# [What the task requires]
Copy each line of the entries that contains the word "none".

╔══

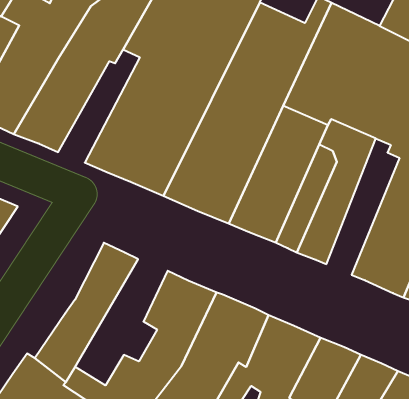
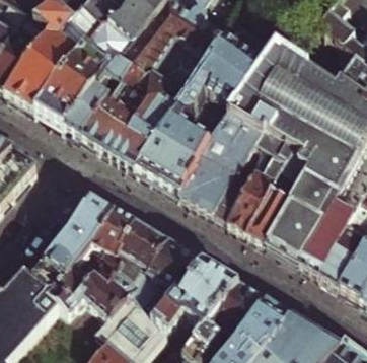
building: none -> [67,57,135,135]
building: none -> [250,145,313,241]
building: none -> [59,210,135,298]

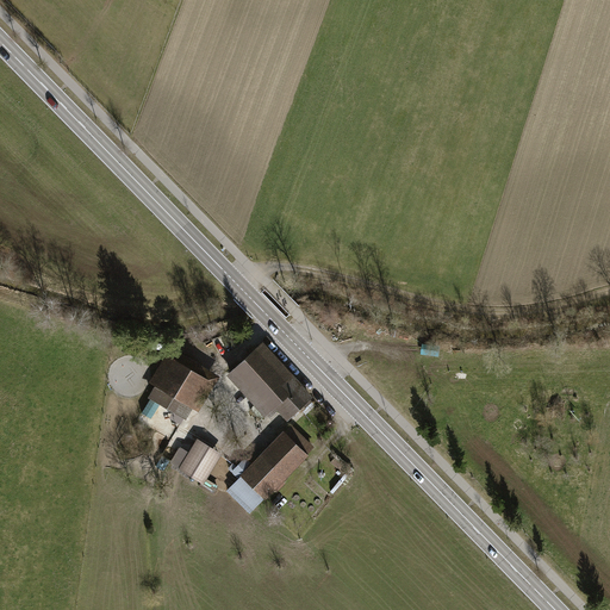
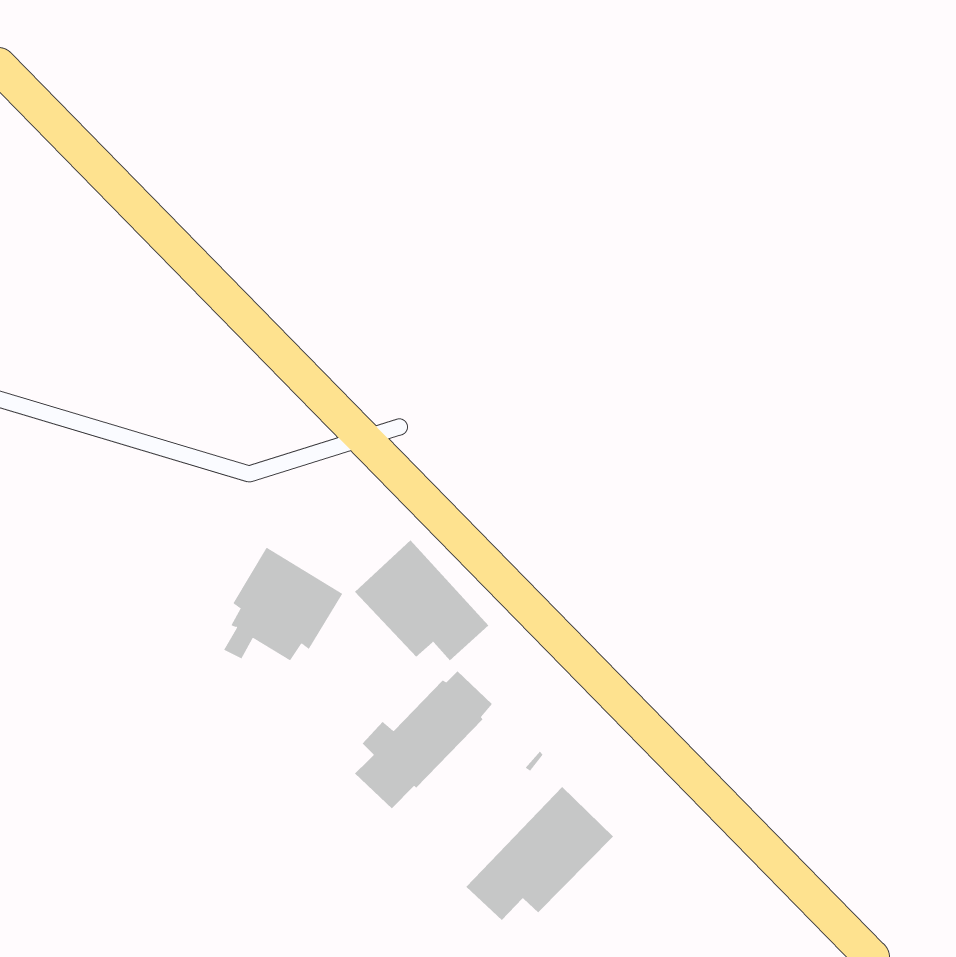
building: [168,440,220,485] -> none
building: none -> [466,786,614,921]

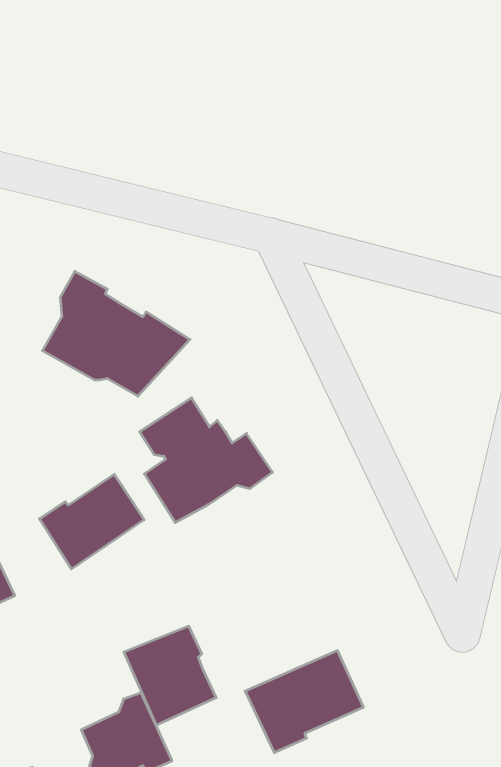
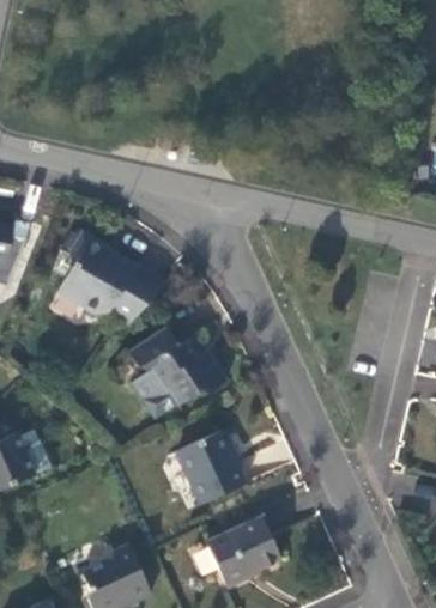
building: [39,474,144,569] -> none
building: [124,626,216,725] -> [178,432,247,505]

╚══

# [Your response]
building: none -> [67,57,135,135]
building: none -> [250,145,313,241]
building: none -> [59,210,135,298]
building: [168,440,220,485] -> none
building: none -> [466,786,614,921]
building: [39,474,144,569] -> none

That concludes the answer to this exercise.